- _TASK ITEM_: Nothing but the lines from the one containing "purple teapot: 0 -> 2" through the one containing "yellow teapot: 3 -> 1", both included, should be given again, each exactly as written below.

- _GIVEN RECORDS_:

☆ ☆ ☆ ☆ ☆

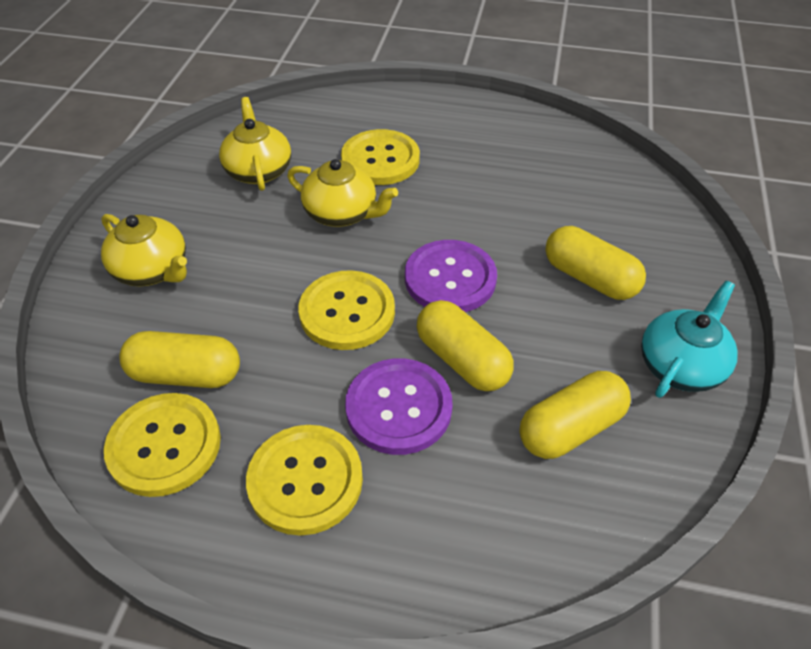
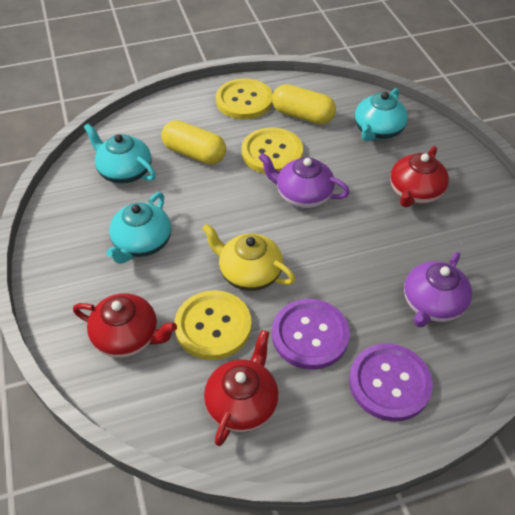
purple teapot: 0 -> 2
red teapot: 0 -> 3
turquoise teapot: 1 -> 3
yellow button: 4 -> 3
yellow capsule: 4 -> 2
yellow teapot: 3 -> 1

☆ ☆ ☆ ☆ ☆

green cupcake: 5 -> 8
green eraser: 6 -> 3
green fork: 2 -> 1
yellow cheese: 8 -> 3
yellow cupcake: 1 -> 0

☆ ☆ ☆ ☆ ☆

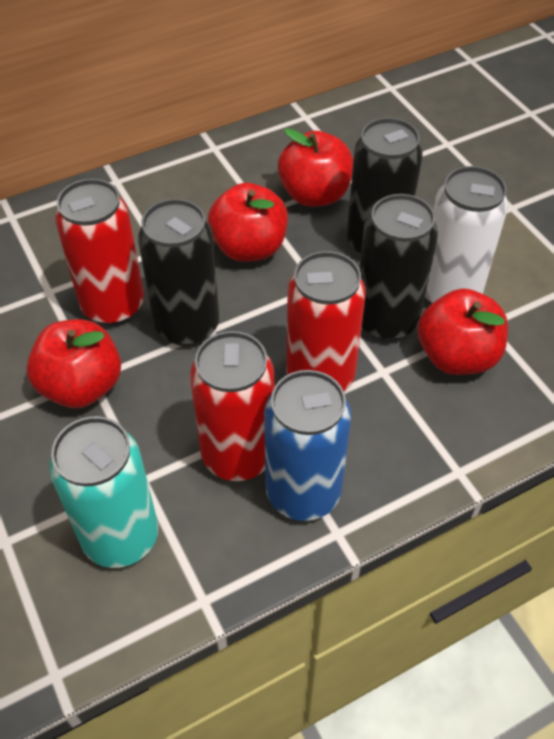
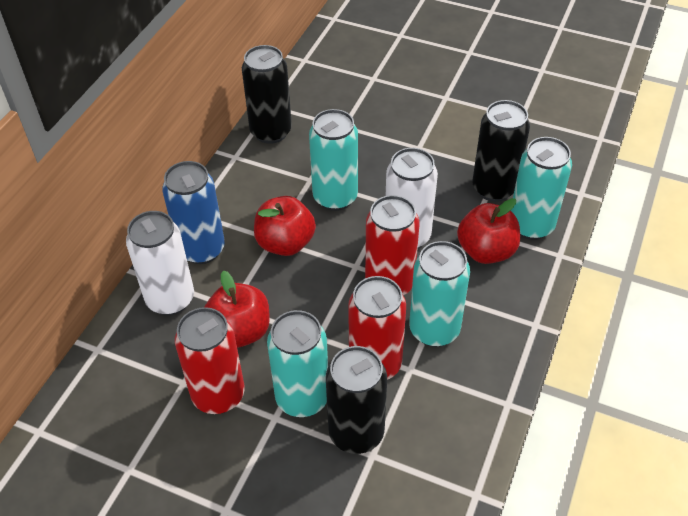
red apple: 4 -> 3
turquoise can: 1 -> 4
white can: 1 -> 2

☆ ☆ ☆ ☆ ☆

- _TASK RESPONSE_:
purple teapot: 0 -> 2
red teapot: 0 -> 3
turquoise teapot: 1 -> 3
yellow button: 4 -> 3
yellow capsule: 4 -> 2
yellow teapot: 3 -> 1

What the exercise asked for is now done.